*** THE RECORDS ***

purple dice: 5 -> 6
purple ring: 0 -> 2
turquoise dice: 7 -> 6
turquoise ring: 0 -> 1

*** End of THE RECORDS ***
*** THE RECORDS ***

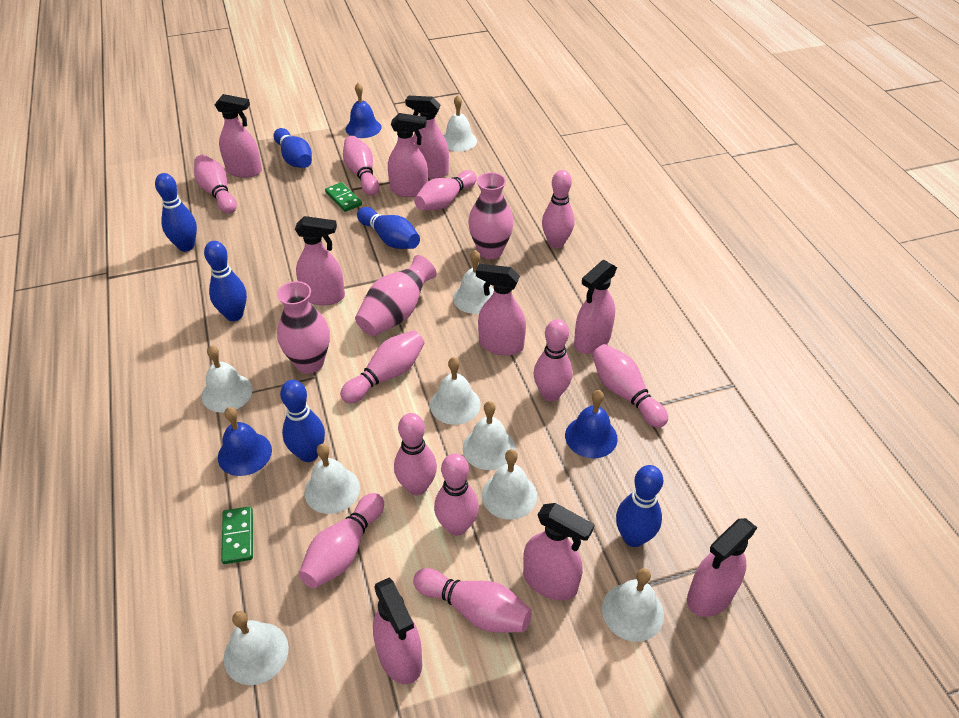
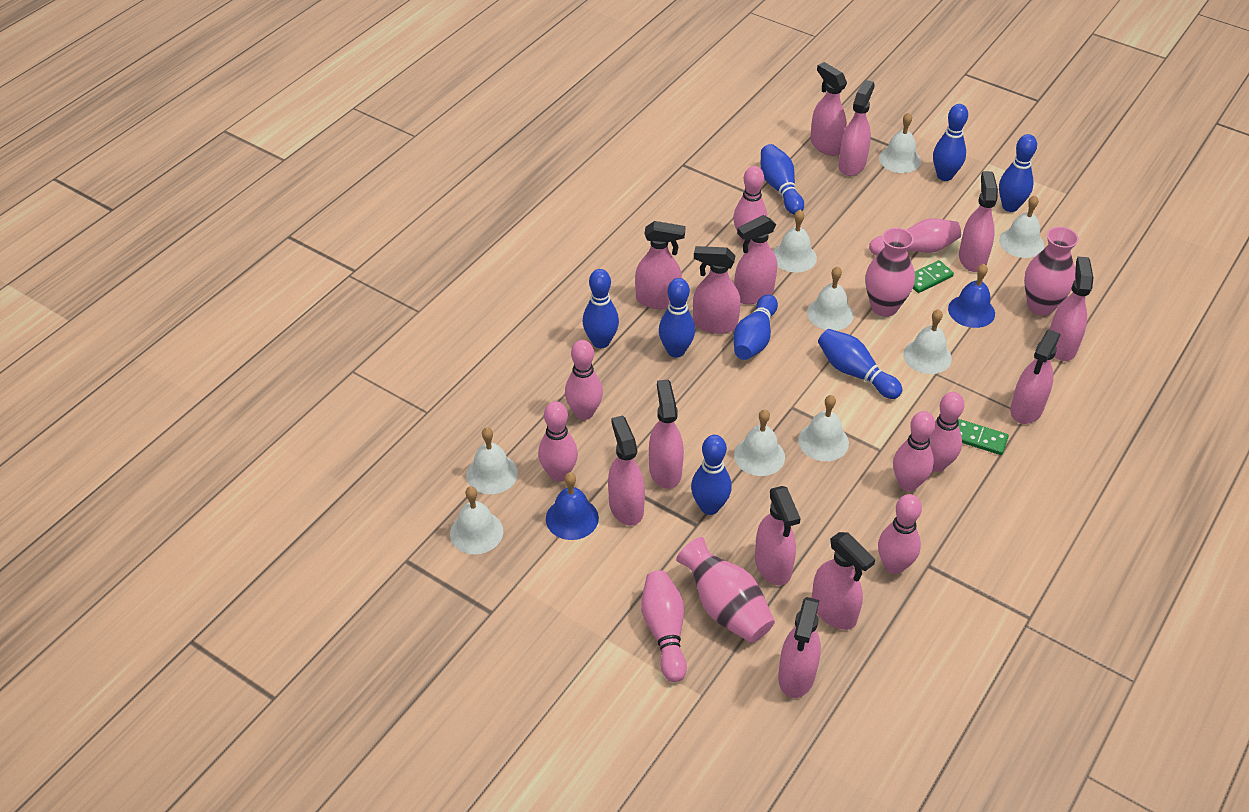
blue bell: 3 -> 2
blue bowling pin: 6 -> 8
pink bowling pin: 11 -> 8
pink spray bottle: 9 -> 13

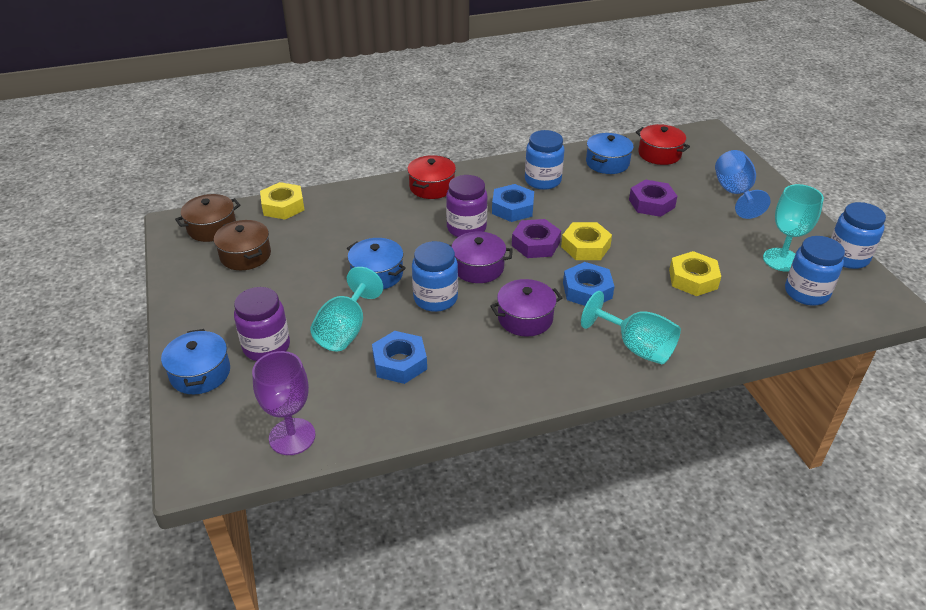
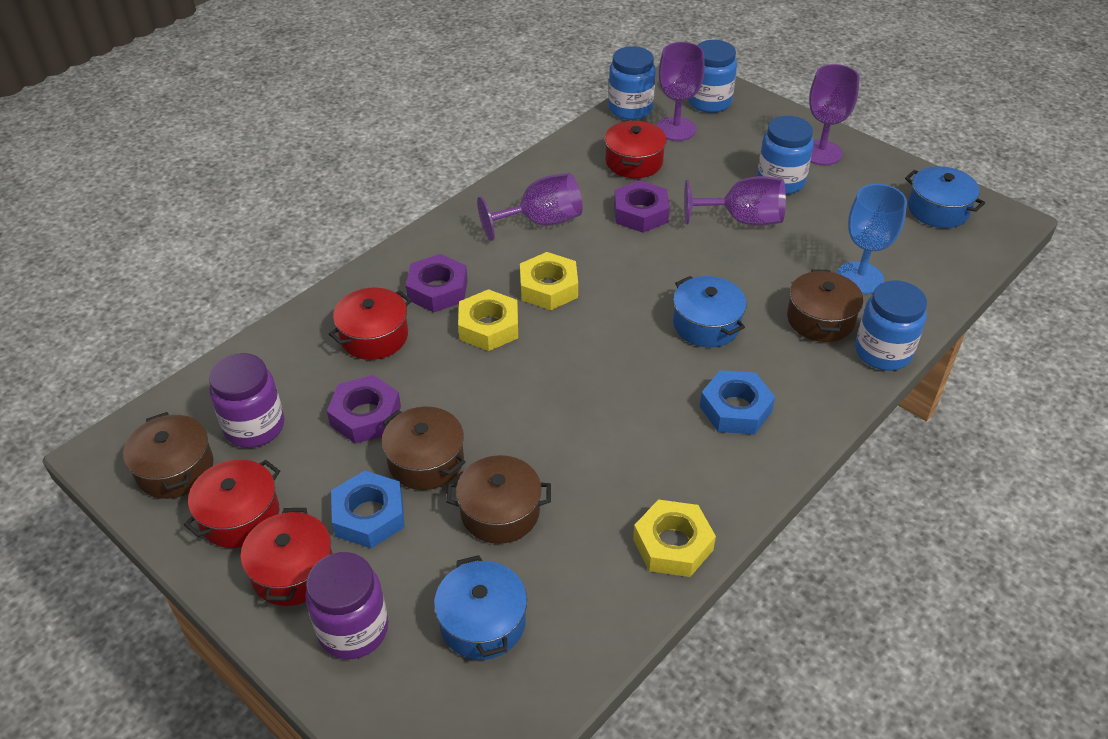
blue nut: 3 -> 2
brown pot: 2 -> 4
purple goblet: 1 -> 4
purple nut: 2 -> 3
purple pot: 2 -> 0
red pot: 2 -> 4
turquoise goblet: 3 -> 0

*** End of THE RECORDS ***

WHAT IS NEEDED | An exact copy of the lines above between the line holding "purple nut: 2 -> 3" and the line holding "turquoise goblet: 3 -> 0", inclusive, is the whole answer.

ANSWER SPACE |
purple nut: 2 -> 3
purple pot: 2 -> 0
red pot: 2 -> 4
turquoise goblet: 3 -> 0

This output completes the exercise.